## [THE PROBLEM]
Of the lines below, write out exactly those from the line with "C1: none -> 4.7uF (plus VCC, minus AGND)" through the line with "V1: AC 230V", both included, and skip the rest.

Records from a data collection:
------------------------------------------------------------------------

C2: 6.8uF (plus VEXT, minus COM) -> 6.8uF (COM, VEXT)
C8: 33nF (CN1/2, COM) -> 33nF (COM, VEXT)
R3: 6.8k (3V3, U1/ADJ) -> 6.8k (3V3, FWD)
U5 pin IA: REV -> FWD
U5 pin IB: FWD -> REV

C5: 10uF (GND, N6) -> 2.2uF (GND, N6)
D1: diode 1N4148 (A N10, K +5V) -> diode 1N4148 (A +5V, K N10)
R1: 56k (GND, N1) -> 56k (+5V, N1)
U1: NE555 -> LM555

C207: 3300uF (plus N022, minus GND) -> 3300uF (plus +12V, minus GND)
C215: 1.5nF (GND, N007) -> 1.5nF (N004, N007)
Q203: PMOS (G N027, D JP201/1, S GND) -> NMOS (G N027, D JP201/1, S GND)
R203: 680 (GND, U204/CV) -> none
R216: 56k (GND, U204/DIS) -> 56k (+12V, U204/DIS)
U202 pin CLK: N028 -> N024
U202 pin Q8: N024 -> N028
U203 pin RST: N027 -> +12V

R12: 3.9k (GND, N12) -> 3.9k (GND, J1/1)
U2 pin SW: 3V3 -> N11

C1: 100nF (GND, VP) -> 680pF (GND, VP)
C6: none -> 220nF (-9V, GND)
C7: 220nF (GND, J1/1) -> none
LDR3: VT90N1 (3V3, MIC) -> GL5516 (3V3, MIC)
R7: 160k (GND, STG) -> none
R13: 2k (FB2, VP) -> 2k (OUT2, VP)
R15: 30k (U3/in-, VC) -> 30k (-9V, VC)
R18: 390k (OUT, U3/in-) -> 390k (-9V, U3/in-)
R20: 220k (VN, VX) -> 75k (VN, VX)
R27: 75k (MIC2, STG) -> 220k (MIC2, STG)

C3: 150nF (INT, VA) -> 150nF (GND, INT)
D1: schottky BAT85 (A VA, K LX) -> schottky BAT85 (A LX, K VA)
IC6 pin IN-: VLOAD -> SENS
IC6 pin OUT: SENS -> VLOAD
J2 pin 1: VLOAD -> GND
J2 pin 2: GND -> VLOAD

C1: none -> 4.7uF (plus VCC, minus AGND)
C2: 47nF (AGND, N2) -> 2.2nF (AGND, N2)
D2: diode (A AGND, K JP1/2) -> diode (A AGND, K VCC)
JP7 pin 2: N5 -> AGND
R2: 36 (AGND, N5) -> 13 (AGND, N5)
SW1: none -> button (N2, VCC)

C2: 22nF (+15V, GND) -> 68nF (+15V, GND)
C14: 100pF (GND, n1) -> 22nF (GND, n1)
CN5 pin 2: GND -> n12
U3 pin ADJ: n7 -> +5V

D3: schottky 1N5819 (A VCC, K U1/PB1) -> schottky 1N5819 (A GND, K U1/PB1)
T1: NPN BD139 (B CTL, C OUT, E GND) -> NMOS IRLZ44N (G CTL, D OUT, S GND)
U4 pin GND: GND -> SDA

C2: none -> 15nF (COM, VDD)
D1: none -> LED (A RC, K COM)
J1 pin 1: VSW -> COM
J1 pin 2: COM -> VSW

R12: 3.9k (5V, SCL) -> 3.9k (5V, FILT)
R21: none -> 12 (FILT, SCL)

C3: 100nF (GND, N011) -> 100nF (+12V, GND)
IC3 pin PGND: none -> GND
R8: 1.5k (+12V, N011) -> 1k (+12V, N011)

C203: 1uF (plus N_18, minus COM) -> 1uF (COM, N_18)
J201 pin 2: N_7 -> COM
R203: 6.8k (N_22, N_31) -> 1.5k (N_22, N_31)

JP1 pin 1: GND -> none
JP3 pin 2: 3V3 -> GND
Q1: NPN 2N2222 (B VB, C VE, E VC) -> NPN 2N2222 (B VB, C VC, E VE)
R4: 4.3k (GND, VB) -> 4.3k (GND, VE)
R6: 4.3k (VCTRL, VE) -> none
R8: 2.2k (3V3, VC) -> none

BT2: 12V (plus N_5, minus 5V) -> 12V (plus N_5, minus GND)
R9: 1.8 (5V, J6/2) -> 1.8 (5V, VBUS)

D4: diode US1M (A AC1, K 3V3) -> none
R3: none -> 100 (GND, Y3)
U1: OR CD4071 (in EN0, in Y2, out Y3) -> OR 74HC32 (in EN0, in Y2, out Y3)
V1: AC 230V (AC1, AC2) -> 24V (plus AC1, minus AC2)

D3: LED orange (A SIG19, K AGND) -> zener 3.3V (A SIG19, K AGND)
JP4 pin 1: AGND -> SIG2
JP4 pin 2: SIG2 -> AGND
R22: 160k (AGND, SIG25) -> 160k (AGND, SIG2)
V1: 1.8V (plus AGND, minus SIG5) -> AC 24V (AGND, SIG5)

------------------------------------------------------------------------

## [WRITTEN ANSWER]
C1: none -> 4.7uF (plus VCC, minus AGND)
C2: 47nF (AGND, N2) -> 2.2nF (AGND, N2)
D2: diode (A AGND, K JP1/2) -> diode (A AGND, K VCC)
JP7 pin 2: N5 -> AGND
R2: 36 (AGND, N5) -> 13 (AGND, N5)
SW1: none -> button (N2, VCC)

C2: 22nF (+15V, GND) -> 68nF (+15V, GND)
C14: 100pF (GND, n1) -> 22nF (GND, n1)
CN5 pin 2: GND -> n12
U3 pin ADJ: n7 -> +5V

D3: schottky 1N5819 (A VCC, K U1/PB1) -> schottky 1N5819 (A GND, K U1/PB1)
T1: NPN BD139 (B CTL, C OUT, E GND) -> NMOS IRLZ44N (G CTL, D OUT, S GND)
U4 pin GND: GND -> SDA

C2: none -> 15nF (COM, VDD)
D1: none -> LED (A RC, K COM)
J1 pin 1: VSW -> COM
J1 pin 2: COM -> VSW

R12: 3.9k (5V, SCL) -> 3.9k (5V, FILT)
R21: none -> 12 (FILT, SCL)

C3: 100nF (GND, N011) -> 100nF (+12V, GND)
IC3 pin PGND: none -> GND
R8: 1.5k (+12V, N011) -> 1k (+12V, N011)

C203: 1uF (plus N_18, minus COM) -> 1uF (COM, N_18)
J201 pin 2: N_7 -> COM
R203: 6.8k (N_22, N_31) -> 1.5k (N_22, N_31)

JP1 pin 1: GND -> none
JP3 pin 2: 3V3 -> GND
Q1: NPN 2N2222 (B VB, C VE, E VC) -> NPN 2N2222 (B VB, C VC, E VE)
R4: 4.3k (GND, VB) -> 4.3k (GND, VE)
R6: 4.3k (VCTRL, VE) -> none
R8: 2.2k (3V3, VC) -> none

BT2: 12V (plus N_5, minus 5V) -> 12V (plus N_5, minus GND)
R9: 1.8 (5V, J6/2) -> 1.8 (5V, VBUS)

D4: diode US1M (A AC1, K 3V3) -> none
R3: none -> 100 (GND, Y3)
U1: OR CD4071 (in EN0, in Y2, out Y3) -> OR 74HC32 (in EN0, in Y2, out Y3)
V1: AC 230V (AC1, AC2) -> 24V (plus AC1, minus AC2)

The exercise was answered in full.